## PROVIDED DATA
----------
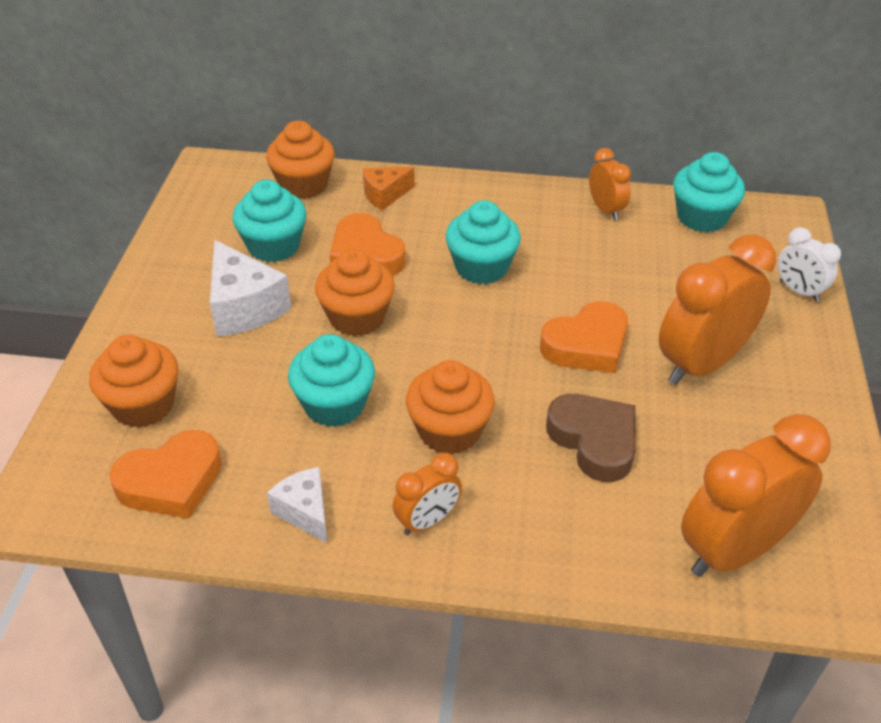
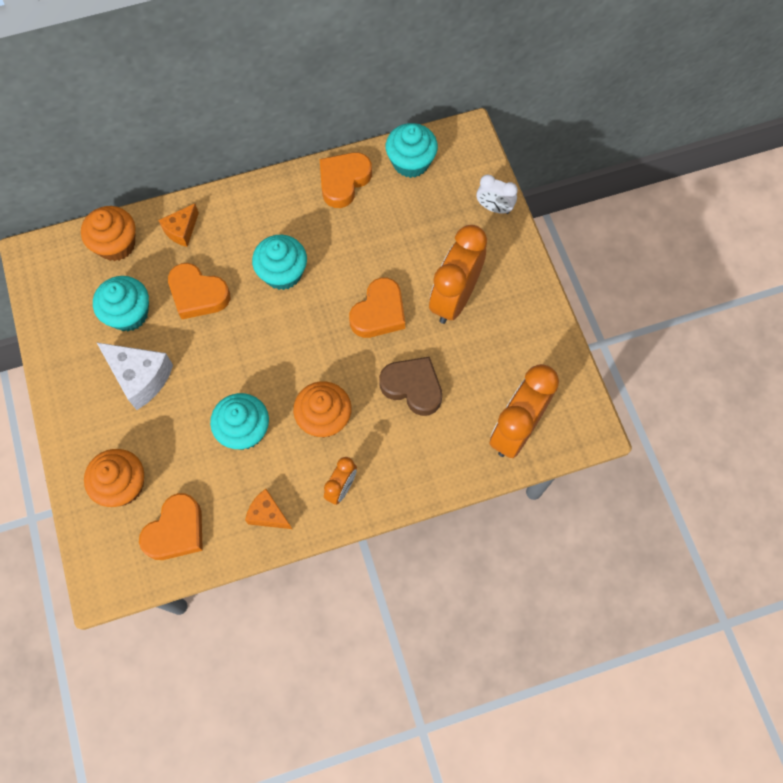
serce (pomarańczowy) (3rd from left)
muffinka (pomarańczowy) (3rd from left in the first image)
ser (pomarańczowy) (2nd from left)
----------
## WHAT IS REQUIRED
Quote the lines of the listing above that run from the line with "muffinka (pomarańczowy) (3rd" through its last line, both included, and nothing else.

## RESPONSE AREA
muffinka (pomarańczowy) (3rd from left in the first image)
ser (pomarańczowy) (2nd from left)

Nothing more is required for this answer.